• **Work task**
The number of lines in the entries below holding the word "right" is all that is needed here.

[Given entries Boundary: Start]

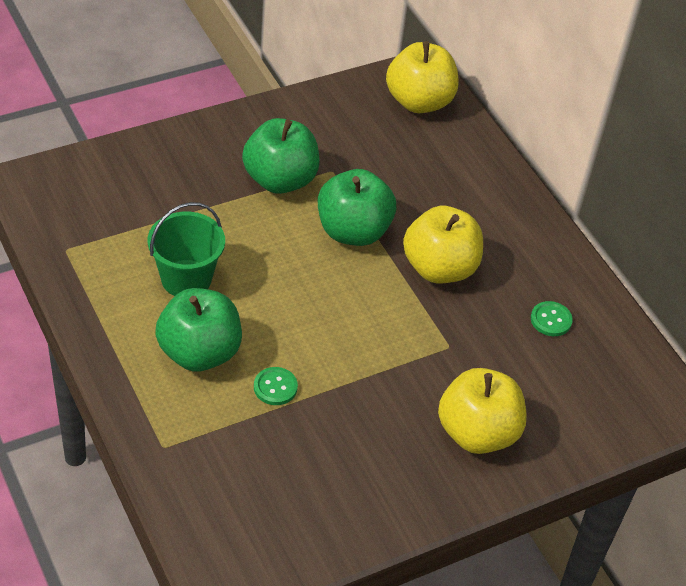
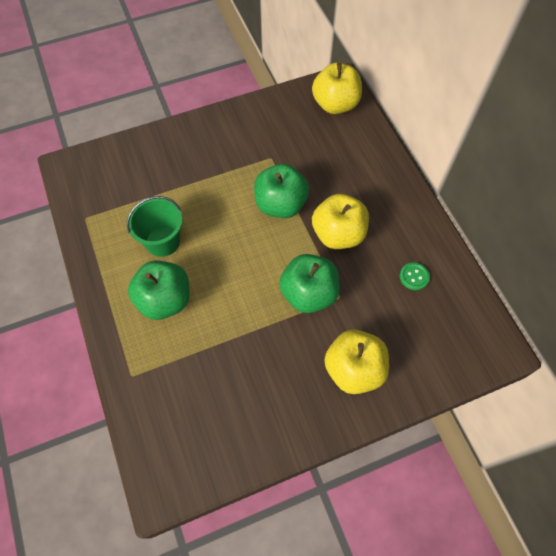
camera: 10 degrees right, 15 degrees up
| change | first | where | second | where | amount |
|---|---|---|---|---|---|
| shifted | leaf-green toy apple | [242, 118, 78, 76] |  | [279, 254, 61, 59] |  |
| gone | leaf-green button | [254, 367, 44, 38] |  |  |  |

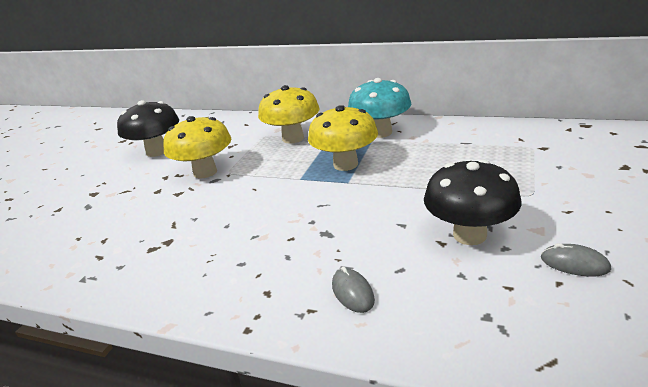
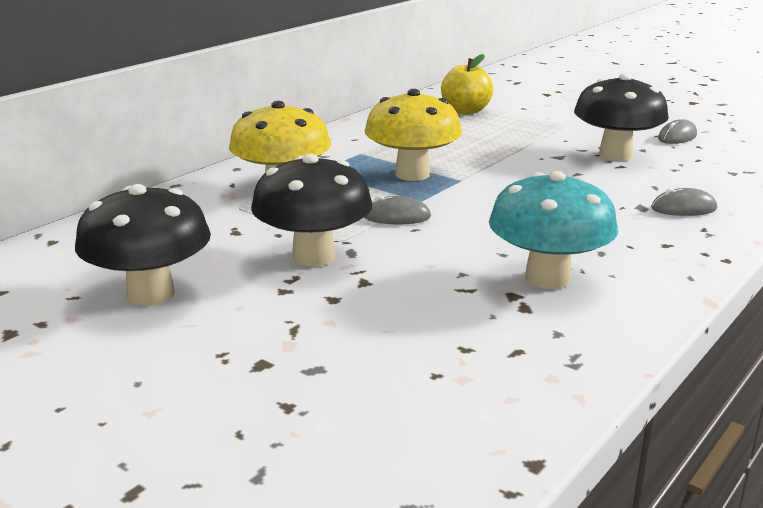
camera: 75 degrees left, 5 degrees down
| change | first | where | second | where | amount |
|---|---|---|---|---|---|
| shifted | turquoise fungus | [348, 78, 63, 60] |  | [489, 171, 129, 118] |  |
| repainted | yellow fungus | [163, 116, 68, 63] | ebony fungus | [251, 154, 122, 112] |  |
| new |  |  | yellow toy apple | [441, 54, 52, 60] |  |
| new |  |  | ash-grey mouse | [365, 196, 66, 28] |  |

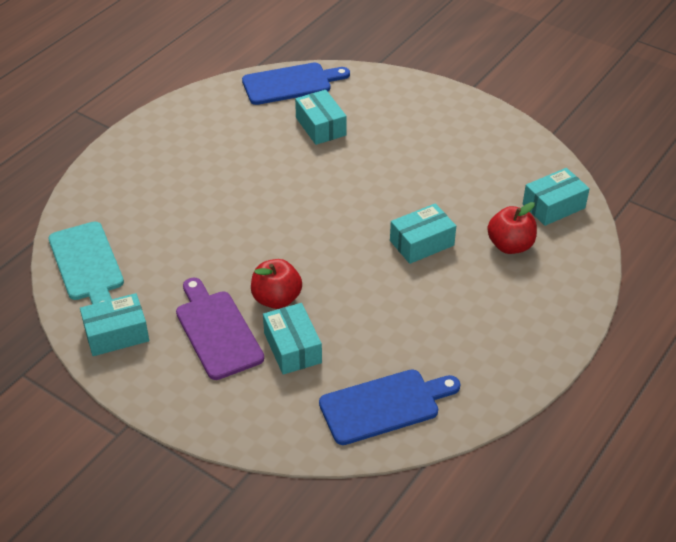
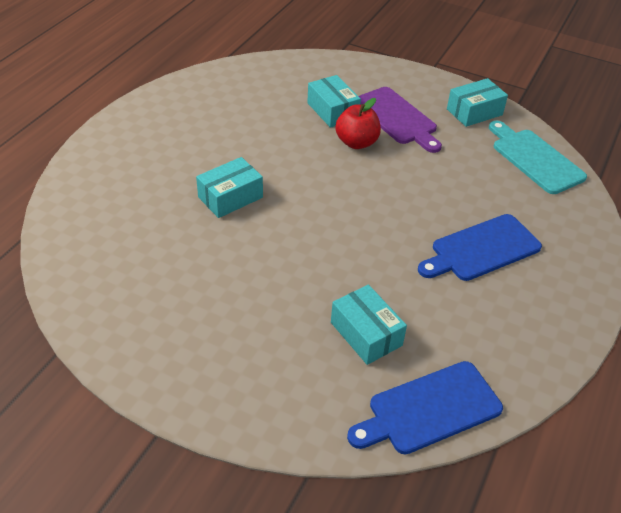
camera: 170 degrees right, 0 degrees up
| change | first | where | second | where | amount |
|---|---|---|---|---|---|
| gone | turquoise box | [523, 168, 67, 58] |  |  |  |
| gone | red toy apple | [487, 202, 50, 52] |  |  |  |
| shifted | cobalt bread board | [319, 370, 141, 75] |  | [418, 214, 124, 67] |  |

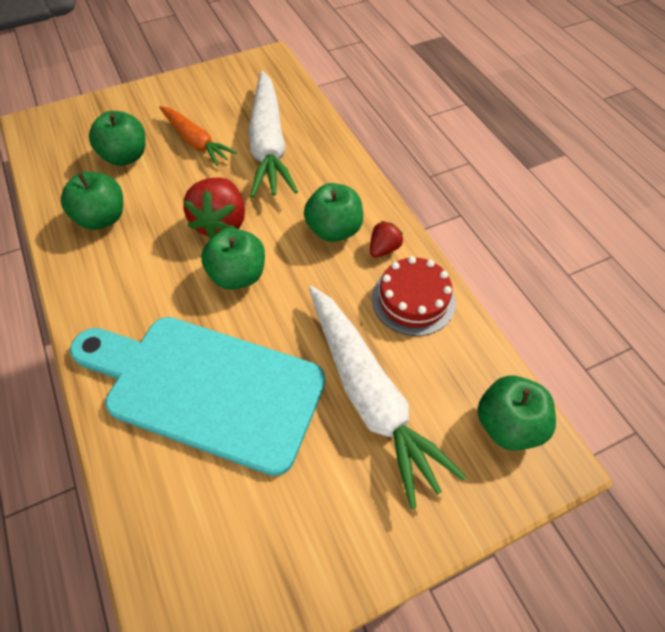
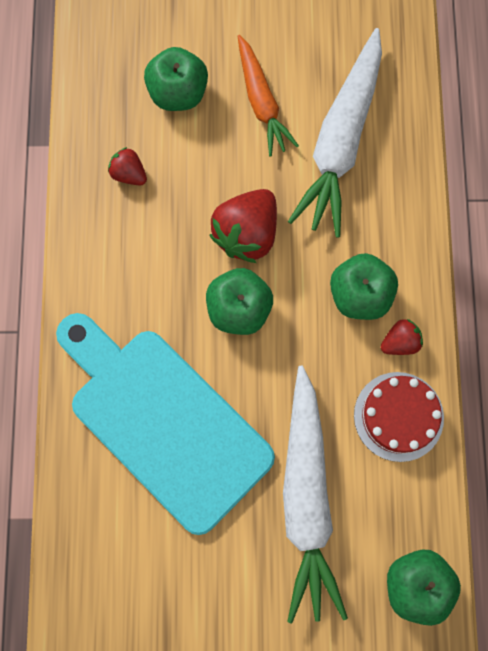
camera: 25 degrees right, 20 degrees up
| change | first | where | second | where | amount |
|---|---|---|---|---|---|
| swapped | leaf-green toy apple | [61, 172, 62, 58] | red berry | [108, 147, 39, 38] |  |

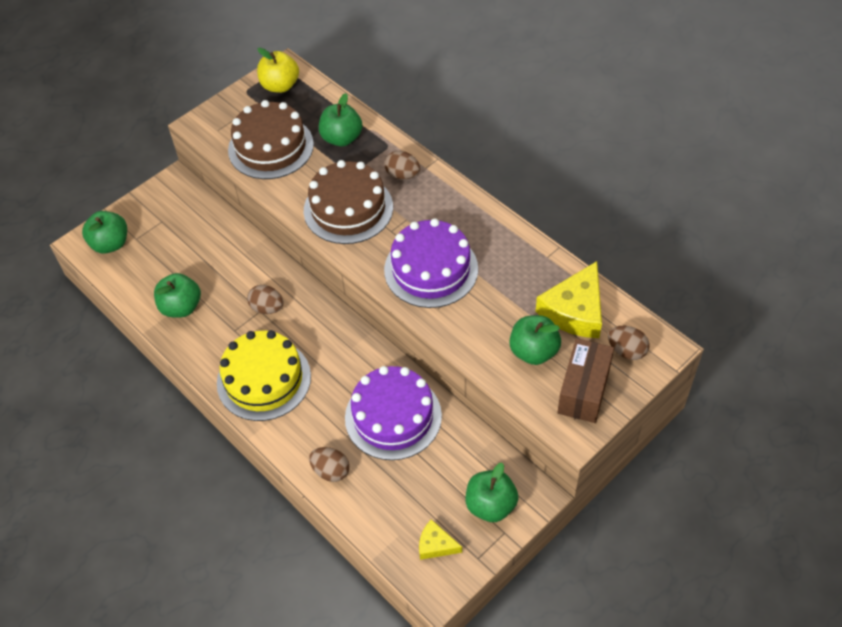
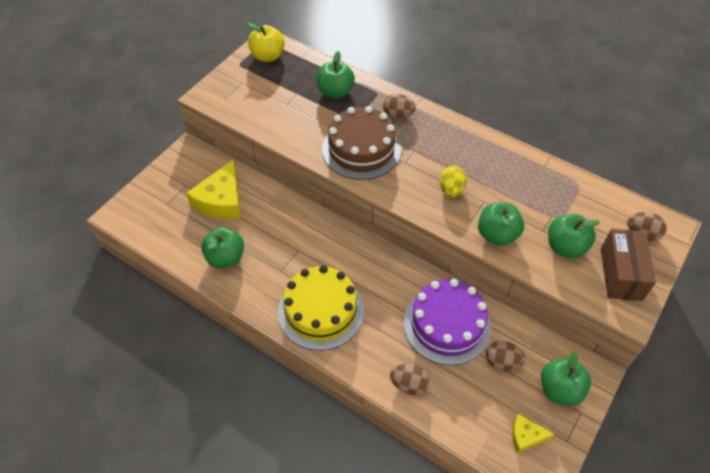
camera: 15 degrees left, 0 degrees up
| change | first | where | second | where | amount |
|---|---|---|---|---|---|
| gone | dark brown layer cake | [228, 100, 86, 79] |  |  |  |
| shifted | leaf-green toy apple | [82, 211, 45, 42] |  | [478, 202, 46, 44] |  |
| swapped | violet layer cake | [384, 218, 94, 90] | yellow egg shape | [440, 166, 27, 31] |  |
| shifted | yellow cheese wedge | [536, 261, 66, 77] |  | [186, 160, 55, 59] |  |
| shifted | dark brown egg shape | [247, 285, 36, 29] |  | [486, 341, 40, 30] |  |

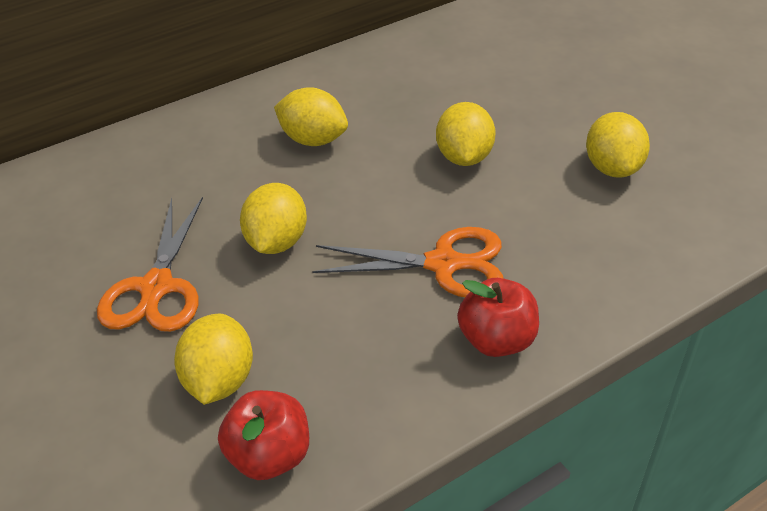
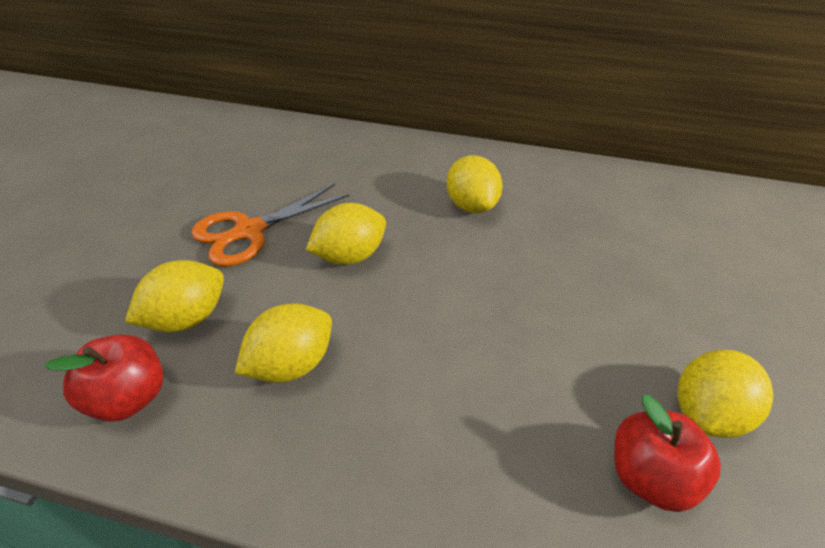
camera: 45 degrees right, 0 degrees up
| change | first | where | second | where | amount |
|---|---|---|---|---|---|
| shifted | yellow toy lemon | [436, 102, 60, 64] |  | [235, 303, 97, 80] |  |
| gone | orange-coloured pair of scissors | [312, 227, 192, 70] |  |  |  |
| shifted | red toy apple | [457, 278, 82, 79] |  | [614, 395, 107, 117] |  |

[Given entries Boundary: End]

• **Output below**
4